Exercise goal:
Output the entries in full and verbatim, pictures omitted.

Data items
****************

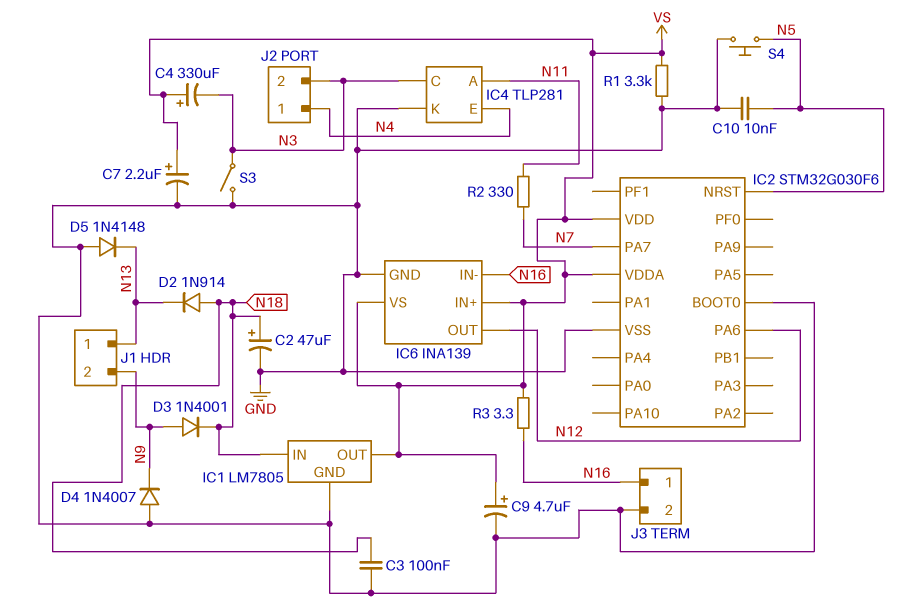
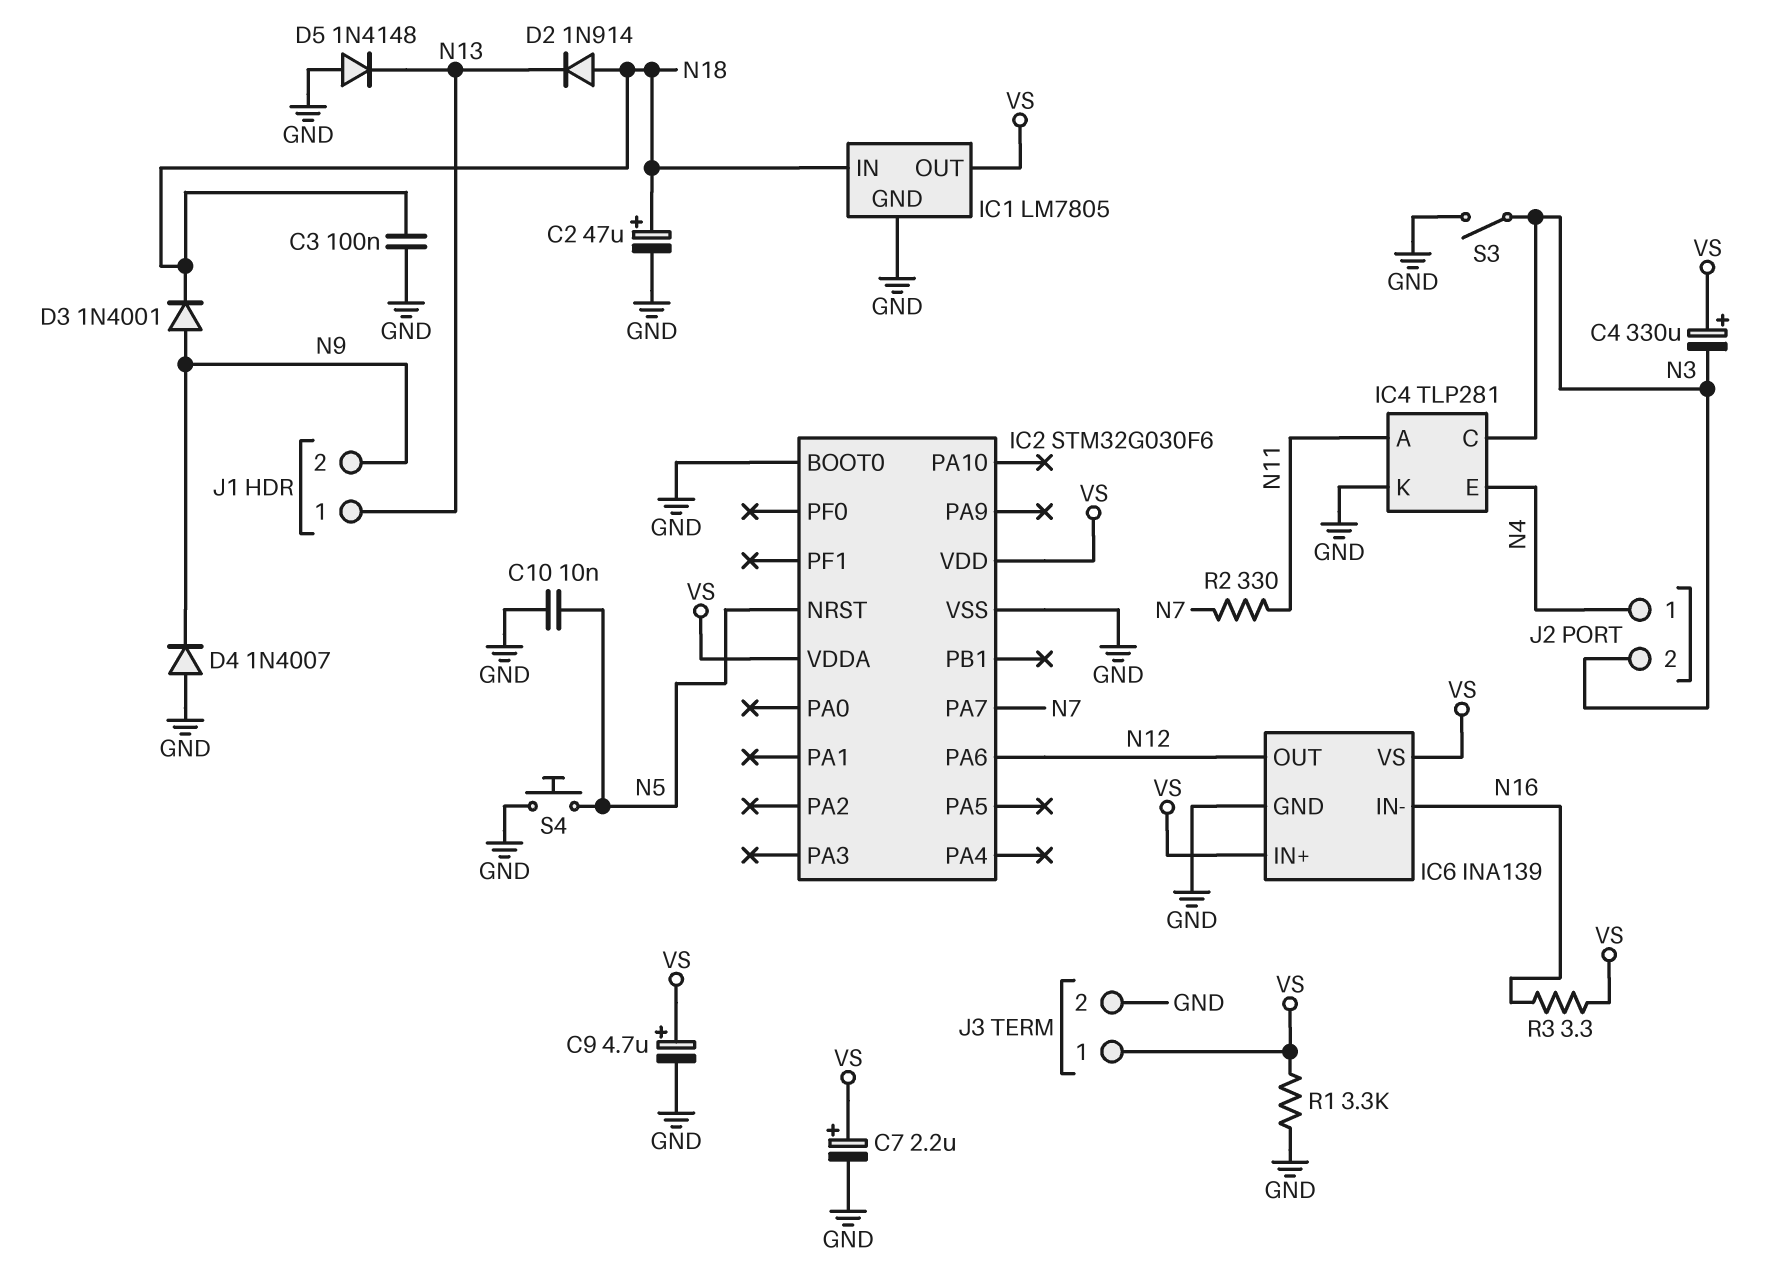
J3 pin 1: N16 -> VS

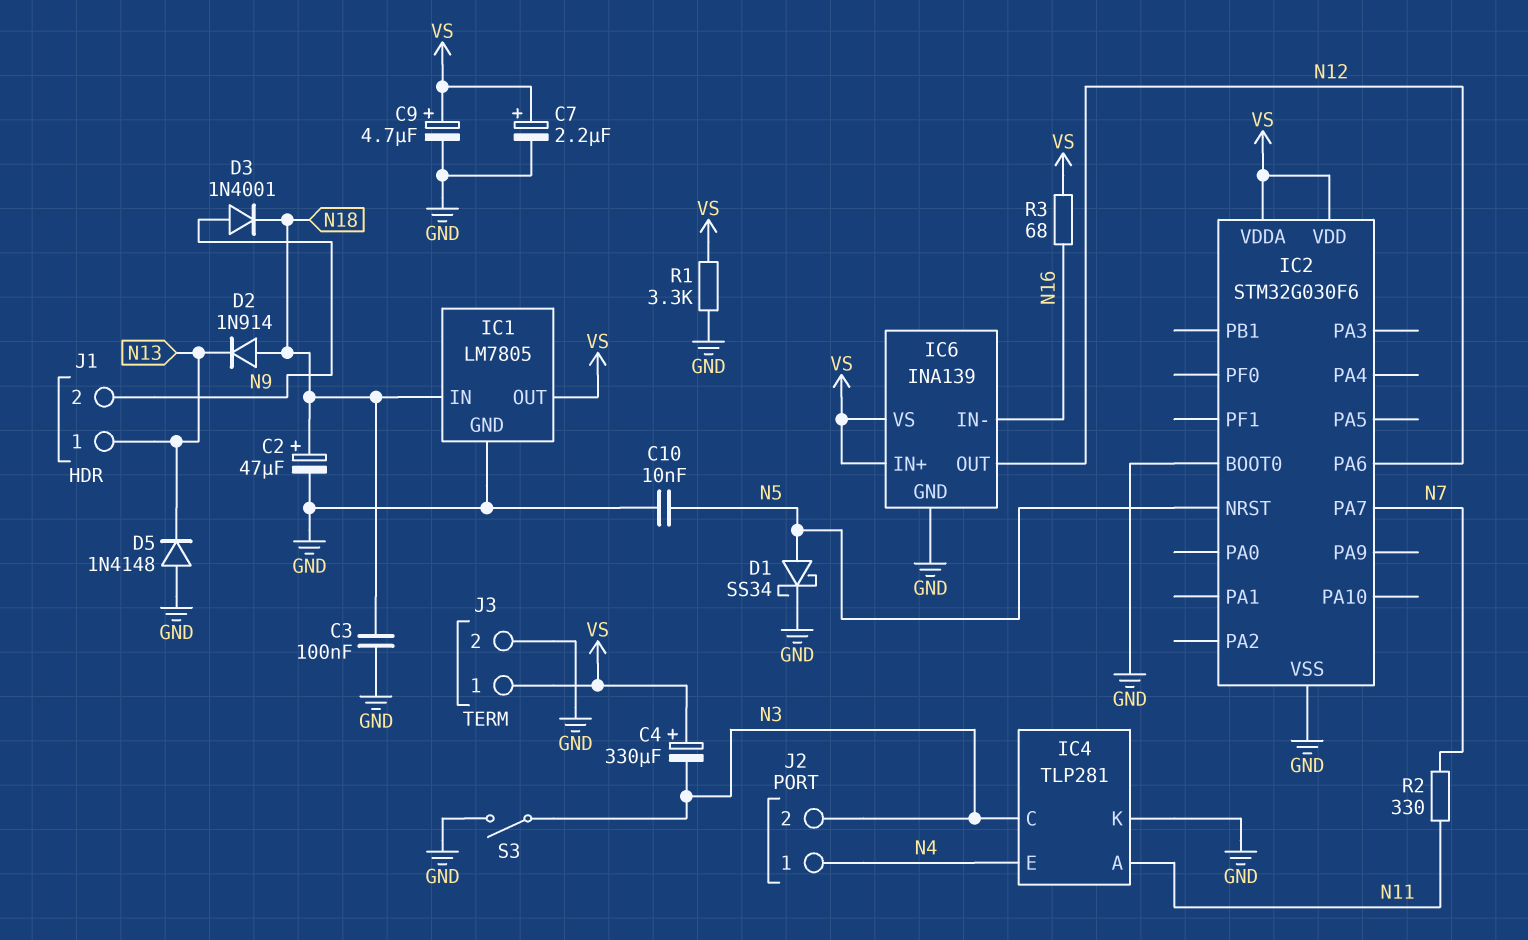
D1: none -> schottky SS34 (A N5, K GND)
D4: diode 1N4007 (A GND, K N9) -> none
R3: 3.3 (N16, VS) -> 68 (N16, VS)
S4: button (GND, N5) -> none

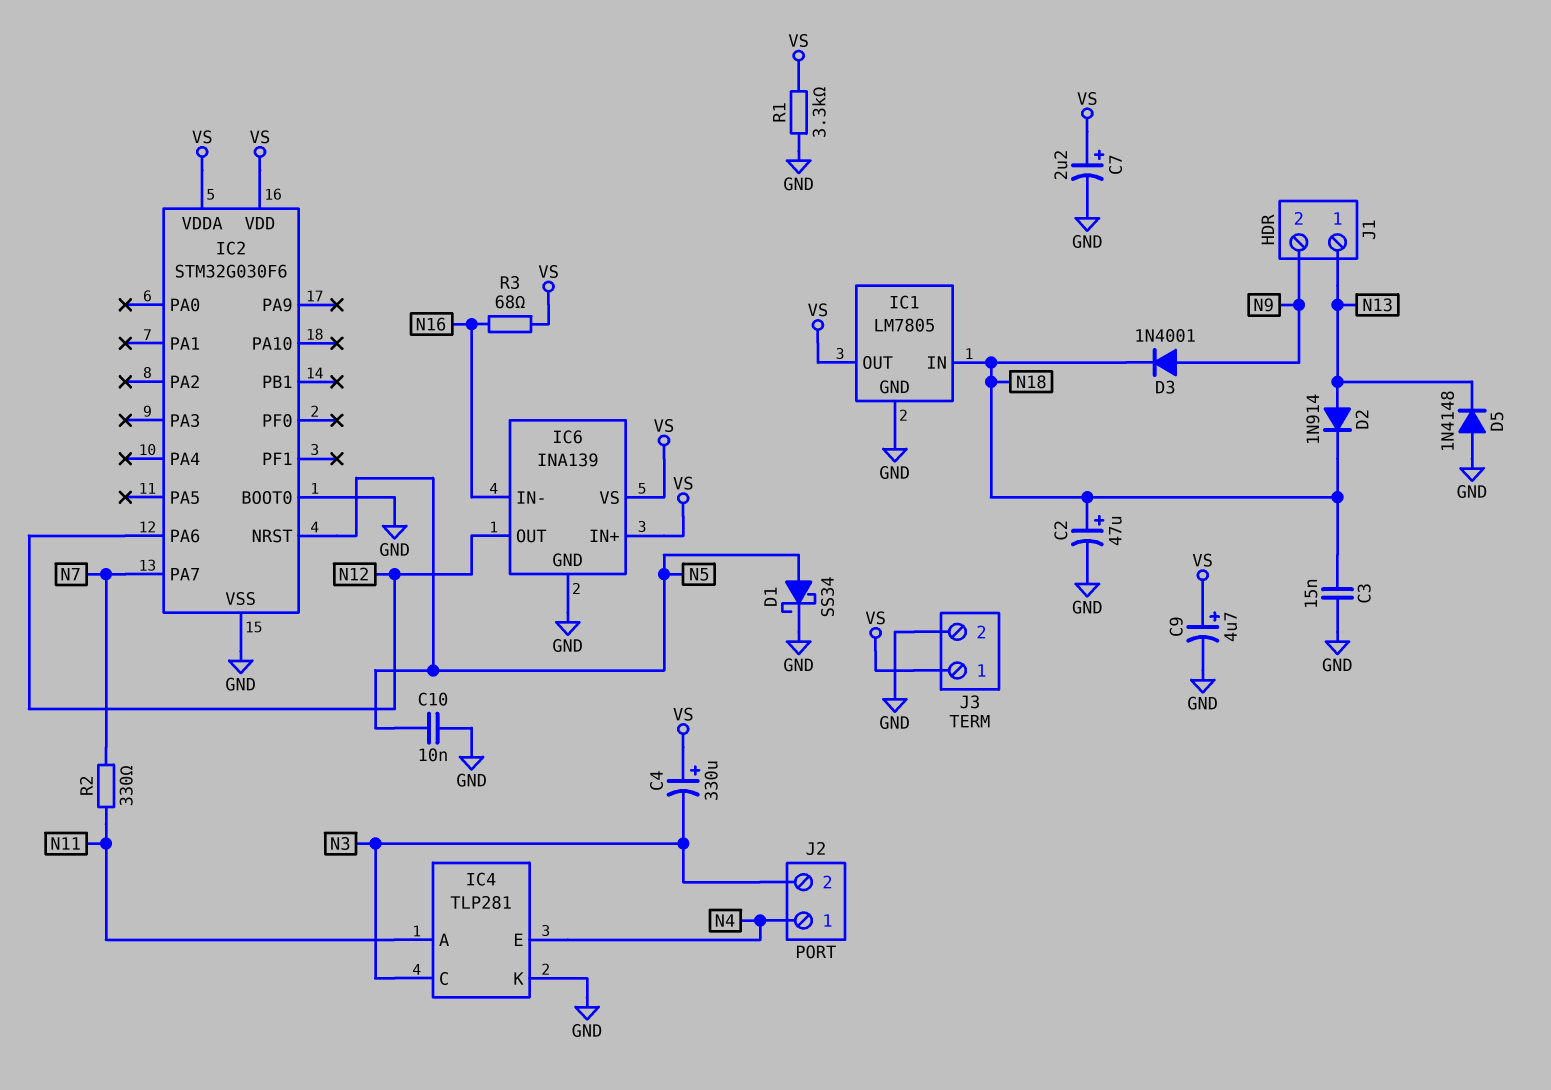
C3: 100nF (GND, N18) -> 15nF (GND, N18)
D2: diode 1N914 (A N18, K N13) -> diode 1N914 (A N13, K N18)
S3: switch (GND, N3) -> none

****************

Response:
J3 pin 1: N16 -> VS

D1: none -> schottky SS34 (A N5, K GND)
D4: diode 1N4007 (A GND, K N9) -> none
R3: 3.3 (N16, VS) -> 68 (N16, VS)
S4: button (GND, N5) -> none

C3: 100nF (GND, N18) -> 15nF (GND, N18)
D2: diode 1N914 (A N18, K N13) -> diode 1N914 (A N13, K N18)
S3: switch (GND, N3) -> none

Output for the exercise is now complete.